What the exercise asks: Give an exact reproduction of the lines from the one with "second_place: [383, 182]" to the final line of the entries below, both ends included, and omit the pictures.

Exercise input:
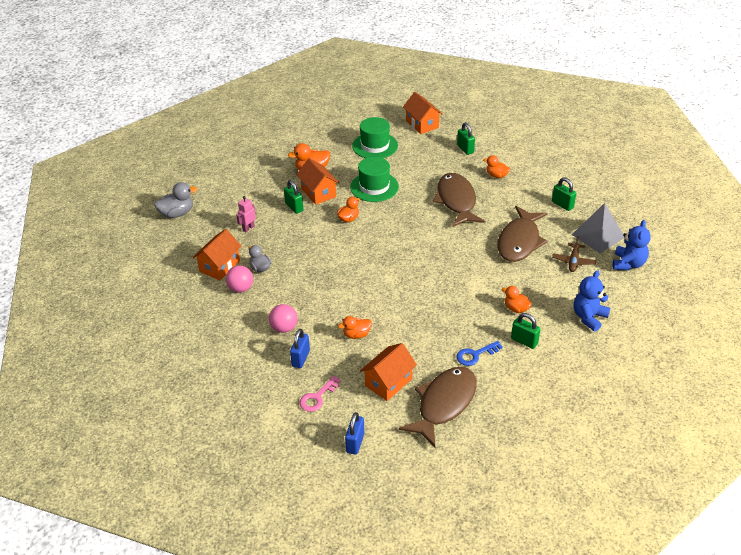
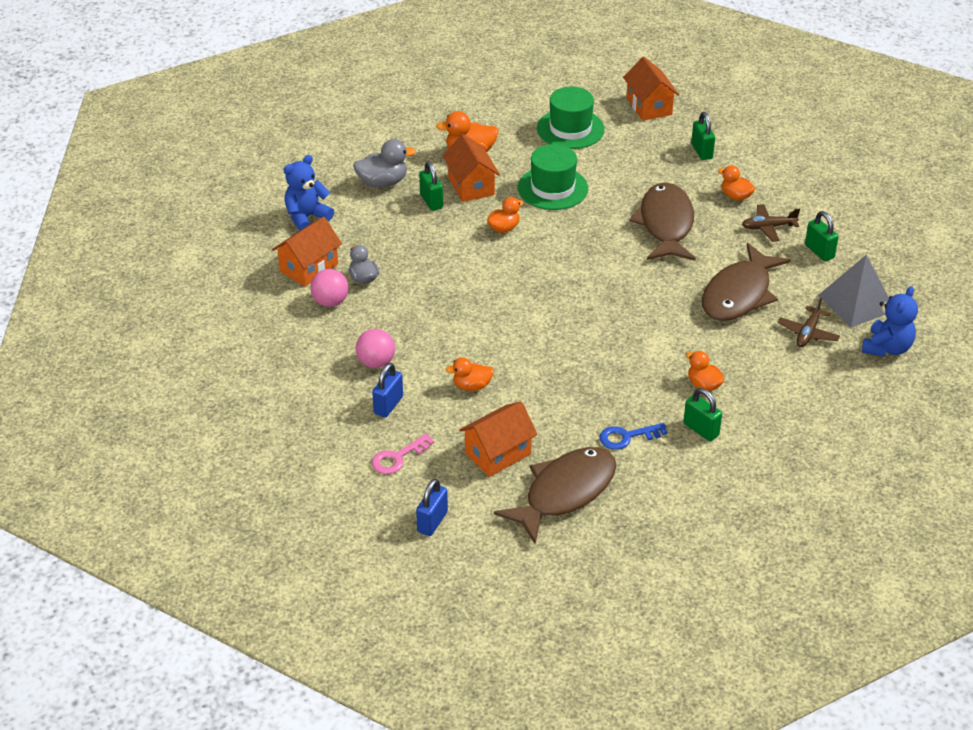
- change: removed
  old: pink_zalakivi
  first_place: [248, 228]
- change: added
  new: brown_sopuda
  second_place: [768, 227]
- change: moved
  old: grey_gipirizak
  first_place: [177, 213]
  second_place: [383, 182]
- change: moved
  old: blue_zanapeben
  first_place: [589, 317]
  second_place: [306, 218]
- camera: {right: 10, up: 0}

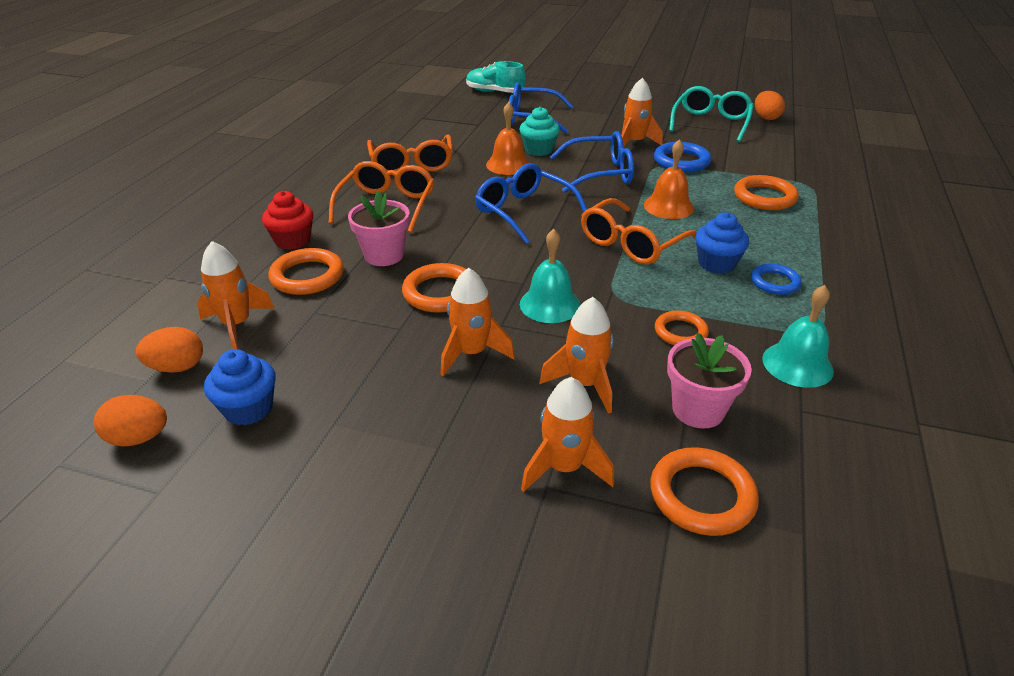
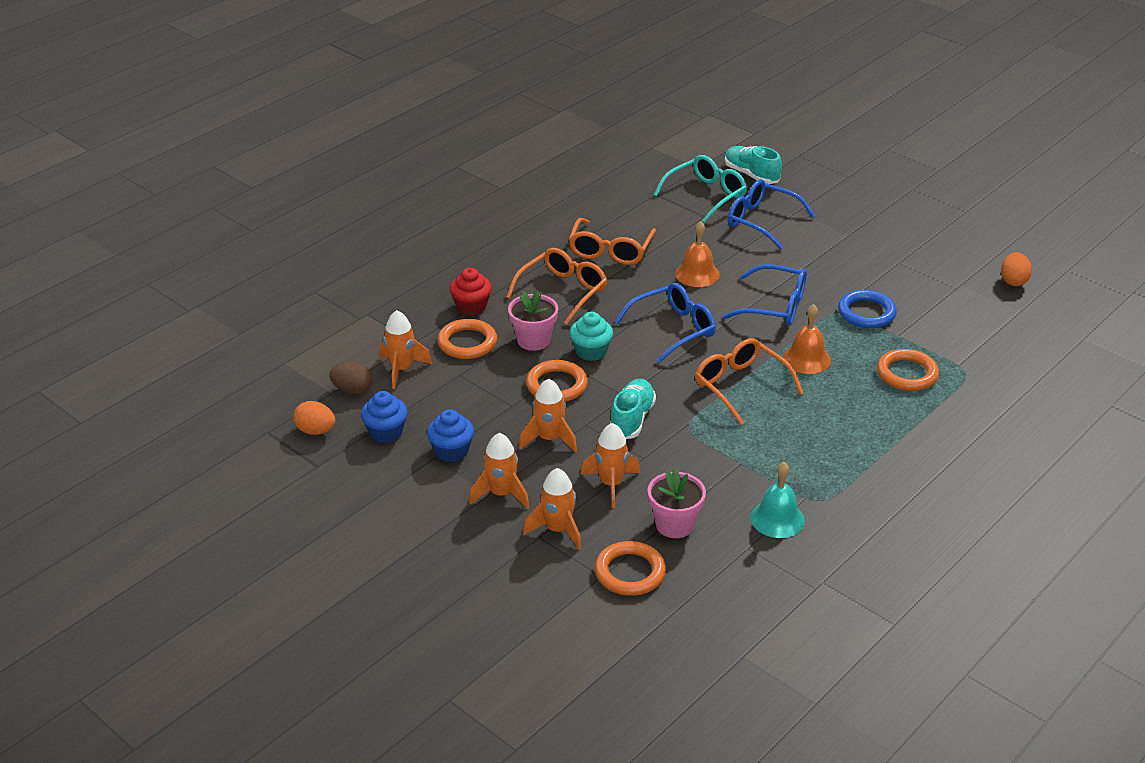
- change: removed
  old:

Output of the task:
  second_place: [383, 182]
- change: moved
  old: blue_zanapeben
  first_place: [589, 317]
  second_place: [306, 218]
- camera: {right: 10, up: 0}

- change: removed
  old:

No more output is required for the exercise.